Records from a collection
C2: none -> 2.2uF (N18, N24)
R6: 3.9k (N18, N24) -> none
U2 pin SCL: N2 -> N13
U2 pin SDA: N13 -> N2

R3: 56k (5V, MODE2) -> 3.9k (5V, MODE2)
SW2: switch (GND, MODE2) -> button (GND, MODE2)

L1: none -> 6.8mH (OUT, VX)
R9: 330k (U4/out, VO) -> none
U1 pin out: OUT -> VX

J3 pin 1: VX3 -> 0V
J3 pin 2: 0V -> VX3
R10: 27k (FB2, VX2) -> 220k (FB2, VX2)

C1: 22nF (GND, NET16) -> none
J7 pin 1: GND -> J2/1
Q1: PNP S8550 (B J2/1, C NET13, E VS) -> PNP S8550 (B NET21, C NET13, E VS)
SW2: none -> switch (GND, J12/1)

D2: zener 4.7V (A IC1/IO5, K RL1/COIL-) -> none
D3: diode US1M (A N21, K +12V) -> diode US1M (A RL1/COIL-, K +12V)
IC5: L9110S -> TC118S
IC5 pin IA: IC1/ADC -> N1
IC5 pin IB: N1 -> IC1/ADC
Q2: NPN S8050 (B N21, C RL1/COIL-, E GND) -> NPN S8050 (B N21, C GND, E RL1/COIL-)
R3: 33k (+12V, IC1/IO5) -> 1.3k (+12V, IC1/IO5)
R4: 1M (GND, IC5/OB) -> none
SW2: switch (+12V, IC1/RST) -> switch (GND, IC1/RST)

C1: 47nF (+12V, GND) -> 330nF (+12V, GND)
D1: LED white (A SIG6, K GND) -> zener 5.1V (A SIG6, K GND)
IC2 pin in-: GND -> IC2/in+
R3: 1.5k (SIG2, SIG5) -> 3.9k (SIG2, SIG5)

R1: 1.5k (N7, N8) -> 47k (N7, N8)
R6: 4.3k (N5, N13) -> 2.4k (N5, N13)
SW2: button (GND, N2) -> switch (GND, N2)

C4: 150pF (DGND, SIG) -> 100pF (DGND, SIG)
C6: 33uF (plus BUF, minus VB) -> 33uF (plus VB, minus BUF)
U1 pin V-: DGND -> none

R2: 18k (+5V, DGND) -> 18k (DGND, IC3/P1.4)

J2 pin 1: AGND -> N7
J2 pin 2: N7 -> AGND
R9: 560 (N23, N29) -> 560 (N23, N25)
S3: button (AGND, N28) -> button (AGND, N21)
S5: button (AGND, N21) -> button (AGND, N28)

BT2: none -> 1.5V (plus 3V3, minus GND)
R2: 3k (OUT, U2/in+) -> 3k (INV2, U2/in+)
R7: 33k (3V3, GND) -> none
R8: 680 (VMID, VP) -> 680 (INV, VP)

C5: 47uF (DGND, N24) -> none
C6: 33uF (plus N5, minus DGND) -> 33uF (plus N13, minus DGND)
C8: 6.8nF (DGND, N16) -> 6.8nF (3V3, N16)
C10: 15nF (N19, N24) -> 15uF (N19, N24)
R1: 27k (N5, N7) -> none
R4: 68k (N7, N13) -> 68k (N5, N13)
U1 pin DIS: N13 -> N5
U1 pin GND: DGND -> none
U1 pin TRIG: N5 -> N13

- **PROMPT**
After locating the line with "R9: 560 (N23, N29) -> 560 (N23, N25)" above, return that line and every later line through the one with "U1 pin GND: DGND -> none", word for word and with nothing else.

- **TASK RESPONSE**
R9: 560 (N23, N29) -> 560 (N23, N25)
S3: button (AGND, N28) -> button (AGND, N21)
S5: button (AGND, N21) -> button (AGND, N28)

BT2: none -> 1.5V (plus 3V3, minus GND)
R2: 3k (OUT, U2/in+) -> 3k (INV2, U2/in+)
R7: 33k (3V3, GND) -> none
R8: 680 (VMID, VP) -> 680 (INV, VP)

C5: 47uF (DGND, N24) -> none
C6: 33uF (plus N5, minus DGND) -> 33uF (plus N13, minus DGND)
C8: 6.8nF (DGND, N16) -> 6.8nF (3V3, N16)
C10: 15nF (N19, N24) -> 15uF (N19, N24)
R1: 27k (N5, N7) -> none
R4: 68k (N7, N13) -> 68k (N5, N13)
U1 pin DIS: N13 -> N5
U1 pin GND: DGND -> none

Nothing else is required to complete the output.